Where the word "moved" appears in a line below, copy the whole line.

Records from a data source

=== Begin Enclosure ===

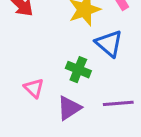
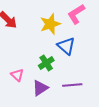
green cross: (78, 70) -> (46, 63), turned 35

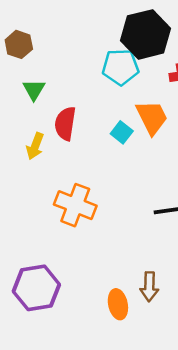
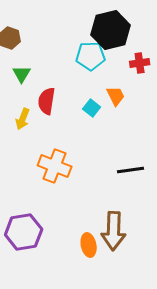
orange trapezoid: (152, 117) -> (116, 96), size x0.7
brown arrow: (149, 287) -> (114, 231), size x1.6

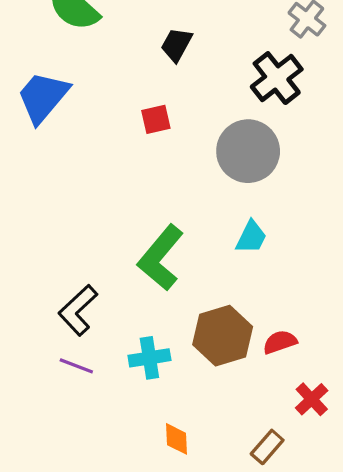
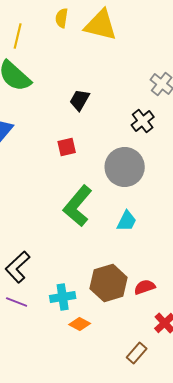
black cross: (277, 78) -> (143, 121), size x0.7
green L-shape: (161, 258) -> (78, 206), moved
orange diamond: (177, 439) -> (80, 324), moved, turned -60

=== End Enclosure ===

- _RESPONSE TO THIS TASK_:
green L-shape: (161, 258) -> (78, 206), moved
orange diamond: (177, 439) -> (80, 324), moved, turned -60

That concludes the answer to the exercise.